Retype every line of the records exactly.

Scene comparison data:
#####
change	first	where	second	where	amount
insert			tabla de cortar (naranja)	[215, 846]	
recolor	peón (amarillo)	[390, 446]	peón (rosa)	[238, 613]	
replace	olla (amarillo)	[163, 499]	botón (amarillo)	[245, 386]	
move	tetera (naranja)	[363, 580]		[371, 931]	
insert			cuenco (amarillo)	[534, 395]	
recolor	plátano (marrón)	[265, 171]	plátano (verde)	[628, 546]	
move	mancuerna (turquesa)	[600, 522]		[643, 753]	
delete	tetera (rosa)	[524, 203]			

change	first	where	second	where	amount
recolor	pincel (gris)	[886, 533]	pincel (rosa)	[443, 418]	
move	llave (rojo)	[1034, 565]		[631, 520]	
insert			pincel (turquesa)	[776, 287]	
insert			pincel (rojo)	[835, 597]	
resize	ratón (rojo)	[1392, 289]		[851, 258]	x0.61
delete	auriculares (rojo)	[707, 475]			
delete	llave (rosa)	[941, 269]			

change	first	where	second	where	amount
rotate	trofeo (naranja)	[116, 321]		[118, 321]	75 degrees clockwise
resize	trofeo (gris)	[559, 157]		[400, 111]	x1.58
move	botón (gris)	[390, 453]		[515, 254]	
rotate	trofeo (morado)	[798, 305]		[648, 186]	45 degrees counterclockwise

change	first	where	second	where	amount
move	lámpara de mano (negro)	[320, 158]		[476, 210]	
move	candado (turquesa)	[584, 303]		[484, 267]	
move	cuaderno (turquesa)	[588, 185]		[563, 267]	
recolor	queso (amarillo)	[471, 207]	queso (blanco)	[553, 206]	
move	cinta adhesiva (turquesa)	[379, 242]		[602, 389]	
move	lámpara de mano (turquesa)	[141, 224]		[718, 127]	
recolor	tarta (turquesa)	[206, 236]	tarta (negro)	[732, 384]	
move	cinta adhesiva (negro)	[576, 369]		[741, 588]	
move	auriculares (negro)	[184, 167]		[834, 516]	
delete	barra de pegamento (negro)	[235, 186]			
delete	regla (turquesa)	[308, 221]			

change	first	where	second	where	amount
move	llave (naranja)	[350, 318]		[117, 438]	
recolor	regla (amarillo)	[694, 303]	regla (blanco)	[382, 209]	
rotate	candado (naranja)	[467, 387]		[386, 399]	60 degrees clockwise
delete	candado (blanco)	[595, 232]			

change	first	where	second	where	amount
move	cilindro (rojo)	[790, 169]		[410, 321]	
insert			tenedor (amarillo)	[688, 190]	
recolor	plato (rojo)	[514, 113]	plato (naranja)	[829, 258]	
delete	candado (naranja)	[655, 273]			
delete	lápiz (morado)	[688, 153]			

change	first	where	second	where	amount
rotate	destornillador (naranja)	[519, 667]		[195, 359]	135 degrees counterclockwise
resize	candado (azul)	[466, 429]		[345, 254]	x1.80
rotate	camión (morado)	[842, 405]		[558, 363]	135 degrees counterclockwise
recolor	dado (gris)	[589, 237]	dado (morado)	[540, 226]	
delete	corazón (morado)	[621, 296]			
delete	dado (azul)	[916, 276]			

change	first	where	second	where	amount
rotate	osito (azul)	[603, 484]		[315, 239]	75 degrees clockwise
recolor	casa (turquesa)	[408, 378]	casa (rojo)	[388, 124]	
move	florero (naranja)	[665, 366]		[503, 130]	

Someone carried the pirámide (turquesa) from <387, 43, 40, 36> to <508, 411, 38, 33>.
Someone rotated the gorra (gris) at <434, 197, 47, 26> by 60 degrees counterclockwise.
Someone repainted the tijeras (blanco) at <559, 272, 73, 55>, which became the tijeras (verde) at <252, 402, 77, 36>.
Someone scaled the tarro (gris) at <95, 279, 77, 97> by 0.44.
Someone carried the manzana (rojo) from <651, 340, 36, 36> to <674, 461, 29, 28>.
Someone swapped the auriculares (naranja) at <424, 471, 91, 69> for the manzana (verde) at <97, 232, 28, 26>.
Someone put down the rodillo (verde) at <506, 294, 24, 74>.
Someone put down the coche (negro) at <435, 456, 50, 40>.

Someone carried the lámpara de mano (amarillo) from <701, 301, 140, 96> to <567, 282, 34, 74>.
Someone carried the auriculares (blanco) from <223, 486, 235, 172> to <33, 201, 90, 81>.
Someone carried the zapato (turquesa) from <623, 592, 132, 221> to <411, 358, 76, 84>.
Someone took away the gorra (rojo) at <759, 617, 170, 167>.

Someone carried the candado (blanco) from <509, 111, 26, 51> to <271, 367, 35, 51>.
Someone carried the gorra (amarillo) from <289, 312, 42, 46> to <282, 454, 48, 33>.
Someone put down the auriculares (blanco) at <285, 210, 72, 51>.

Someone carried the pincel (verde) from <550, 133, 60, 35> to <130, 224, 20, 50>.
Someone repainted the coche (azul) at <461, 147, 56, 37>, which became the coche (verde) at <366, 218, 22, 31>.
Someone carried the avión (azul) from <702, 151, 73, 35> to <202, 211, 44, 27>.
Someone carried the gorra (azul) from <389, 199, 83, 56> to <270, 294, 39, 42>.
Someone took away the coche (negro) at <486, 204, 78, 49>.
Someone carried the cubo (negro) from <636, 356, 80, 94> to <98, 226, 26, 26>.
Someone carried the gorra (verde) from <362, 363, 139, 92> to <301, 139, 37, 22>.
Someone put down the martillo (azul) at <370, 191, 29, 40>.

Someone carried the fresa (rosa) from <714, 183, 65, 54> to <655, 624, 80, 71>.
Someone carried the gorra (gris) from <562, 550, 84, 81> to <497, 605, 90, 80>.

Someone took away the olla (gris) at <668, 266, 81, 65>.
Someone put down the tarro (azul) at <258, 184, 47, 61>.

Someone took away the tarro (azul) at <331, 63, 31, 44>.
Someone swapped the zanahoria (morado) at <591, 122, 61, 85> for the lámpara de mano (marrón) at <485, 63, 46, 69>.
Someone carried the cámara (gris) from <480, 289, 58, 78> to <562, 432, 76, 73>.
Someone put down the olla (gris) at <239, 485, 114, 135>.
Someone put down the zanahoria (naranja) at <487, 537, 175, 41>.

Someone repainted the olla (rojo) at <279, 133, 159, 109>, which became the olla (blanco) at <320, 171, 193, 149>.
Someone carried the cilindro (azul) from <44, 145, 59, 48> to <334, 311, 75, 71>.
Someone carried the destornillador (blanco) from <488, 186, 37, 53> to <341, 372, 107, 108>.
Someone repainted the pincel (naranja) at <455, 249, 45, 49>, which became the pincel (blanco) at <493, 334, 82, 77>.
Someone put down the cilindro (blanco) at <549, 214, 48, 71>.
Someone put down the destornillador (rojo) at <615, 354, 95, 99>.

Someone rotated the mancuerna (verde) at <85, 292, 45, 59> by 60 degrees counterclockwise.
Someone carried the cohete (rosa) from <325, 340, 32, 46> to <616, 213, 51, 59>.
#####
## RESPONSE AREA
change	first	where	second	where	amount
insert			tabla de cortar (naranja)	[215, 846]	
recolor	peón (amarillo)	[390, 446]	peón (rosa)	[238, 613]	
replace	olla (amarillo)	[163, 499]	botón (amarillo)	[245, 386]	
move	tetera (naranja)	[363, 580]		[371, 931]	
insert			cuenco (amarillo)	[534, 395]	
recolor	plátano (marrón)	[265, 171]	plátano (verde)	[628, 546]	
move	mancuerna (turquesa)	[600, 522]		[643, 753]	
delete	tetera (rosa)	[524, 203]			

change	first	where	second	where	amount
recolor	pincel (gris)	[886, 533]	pincel (rosa)	[443, 418]	
move	llave (rojo)	[1034, 565]		[631, 520]	
insert			pincel (turquesa)	[776, 287]	
insert			pincel (rojo)	[835, 597]	
resize	ratón (rojo)	[1392, 289]		[851, 258]	x0.61
delete	auriculares (rojo)	[707, 475]			
delete	llave (rosa)	[941, 269]			

change	first	where	second	where	amount
rotate	trofeo (naranja)	[116, 321]		[118, 321]	75 degrees clockwise
resize	trofeo (gris)	[559, 157]		[400, 111]	x1.58
move	botón (gris)	[390, 453]		[515, 254]	
rotate	trofeo (morado)	[798, 305]		[648, 186]	45 degrees counterclockwise

change	first	where	second	where	amount
move	lámpara de mano (negro)	[320, 158]		[476, 210]	
move	candado (turquesa)	[584, 303]		[484, 267]	
move	cuaderno (turquesa)	[588, 185]		[563, 267]	
recolor	queso (amarillo)	[471, 207]	queso (blanco)	[553, 206]	
move	cinta adhesiva (turquesa)	[379, 242]		[602, 389]	
move	lámpara de mano (turquesa)	[141, 224]		[718, 127]	
recolor	tarta (turquesa)	[206, 236]	tarta (negro)	[732, 384]	
move	cinta adhesiva (negro)	[576, 369]		[741, 588]	
move	auriculares (negro)	[184, 167]		[834, 516]	
delete	barra de pegamento (negro)	[235, 186]			
delete	regla (turquesa)	[308, 221]			

change	first	where	second	where	amount
move	llave (naranja)	[350, 318]		[117, 438]	
recolor	regla (amarillo)	[694, 303]	regla (blanco)	[382, 209]	
rotate	candado (naranja)	[467, 387]		[386, 399]	60 degrees clockwise
delete	candado (blanco)	[595, 232]			

change	first	where	second	where	amount
move	cilindro (rojo)	[790, 169]		[410, 321]	
insert			tenedor (amarillo)	[688, 190]	
recolor	plato (rojo)	[514, 113]	plato (naranja)	[829, 258]	
delete	candado (naranja)	[655, 273]			
delete	lápiz (morado)	[688, 153]			

change	first	where	second	where	amount
rotate	destornillador (naranja)	[519, 667]		[195, 359]	135 degrees counterclockwise
resize	candado (azul)	[466, 429]		[345, 254]	x1.80
rotate	camión (morado)	[842, 405]		[558, 363]	135 degrees counterclockwise
recolor	dado (gris)	[589, 237]	dado (morado)	[540, 226]	
delete	corazón (morado)	[621, 296]			
delete	dado (azul)	[916, 276]			

change	first	where	second	where	amount
rotate	osito (azul)	[603, 484]		[315, 239]	75 degrees clockwise
recolor	casa (turquesa)	[408, 378]	casa (rojo)	[388, 124]	
move	florero (naranja)	[665, 366]		[503, 130]	

Someone carried the pirámide (turquesa) from <387, 43, 40, 36> to <508, 411, 38, 33>.
Someone rotated the gorra (gris) at <434, 197, 47, 26> by 60 degrees counterclockwise.
Someone repainted the tijeras (blanco) at <559, 272, 73, 55>, which became the tijeras (verde) at <252, 402, 77, 36>.
Someone scaled the tarro (gris) at <95, 279, 77, 97> by 0.44.
Someone carried the manzana (rojo) from <651, 340, 36, 36> to <674, 461, 29, 28>.
Someone swapped the auriculares (naranja) at <424, 471, 91, 69> for the manzana (verde) at <97, 232, 28, 26>.
Someone put down the rodillo (verde) at <506, 294, 24, 74>.
Someone put down the coche (negro) at <435, 456, 50, 40>.

Someone carried the lámpara de mano (amarillo) from <701, 301, 140, 96> to <567, 282, 34, 74>.
Someone carried the auriculares (blanco) from <223, 486, 235, 172> to <33, 201, 90, 81>.
Someone carried the zapato (turquesa) from <623, 592, 132, 221> to <411, 358, 76, 84>.
Someone took away the gorra (rojo) at <759, 617, 170, 167>.

Someone carried the candado (blanco) from <509, 111, 26, 51> to <271, 367, 35, 51>.
Someone carried the gorra (amarillo) from <289, 312, 42, 46> to <282, 454, 48, 33>.
Someone put down the auriculares (blanco) at <285, 210, 72, 51>.

Someone carried the pincel (verde) from <550, 133, 60, 35> to <130, 224, 20, 50>.
Someone repainted the coche (azul) at <461, 147, 56, 37>, which became the coche (verde) at <366, 218, 22, 31>.
Someone carried the avión (azul) from <702, 151, 73, 35> to <202, 211, 44, 27>.
Someone carried the gorra (azul) from <389, 199, 83, 56> to <270, 294, 39, 42>.
Someone took away the coche (negro) at <486, 204, 78, 49>.
Someone carried the cubo (negro) from <636, 356, 80, 94> to <98, 226, 26, 26>.
Someone carried the gorra (verde) from <362, 363, 139, 92> to <301, 139, 37, 22>.
Someone put down the martillo (azul) at <370, 191, 29, 40>.

Someone carried the fresa (rosa) from <714, 183, 65, 54> to <655, 624, 80, 71>.
Someone carried the gorra (gris) from <562, 550, 84, 81> to <497, 605, 90, 80>.

Someone took away the olla (gris) at <668, 266, 81, 65>.
Someone put down the tarro (azul) at <258, 184, 47, 61>.

Someone took away the tarro (azul) at <331, 63, 31, 44>.
Someone swapped the zanahoria (morado) at <591, 122, 61, 85> for the lámpara de mano (marrón) at <485, 63, 46, 69>.
Someone carried the cámara (gris) from <480, 289, 58, 78> to <562, 432, 76, 73>.
Someone put down the olla (gris) at <239, 485, 114, 135>.
Someone put down the zanahoria (naranja) at <487, 537, 175, 41>.

Someone repainted the olla (rojo) at <279, 133, 159, 109>, which became the olla (blanco) at <320, 171, 193, 149>.
Someone carried the cilindro (azul) from <44, 145, 59, 48> to <334, 311, 75, 71>.
Someone carried the destornillador (blanco) from <488, 186, 37, 53> to <341, 372, 107, 108>.
Someone repainted the pincel (naranja) at <455, 249, 45, 49>, which became the pincel (blanco) at <493, 334, 82, 77>.
Someone put down the cilindro (blanco) at <549, 214, 48, 71>.
Someone put down the destornillador (rojo) at <615, 354, 95, 99>.

Someone rotated the mancuerna (verde) at <85, 292, 45, 59> by 60 degrees counterclockwise.
Someone carried the cohete (rosa) from <325, 340, 32, 46> to <616, 213, 51, 59>.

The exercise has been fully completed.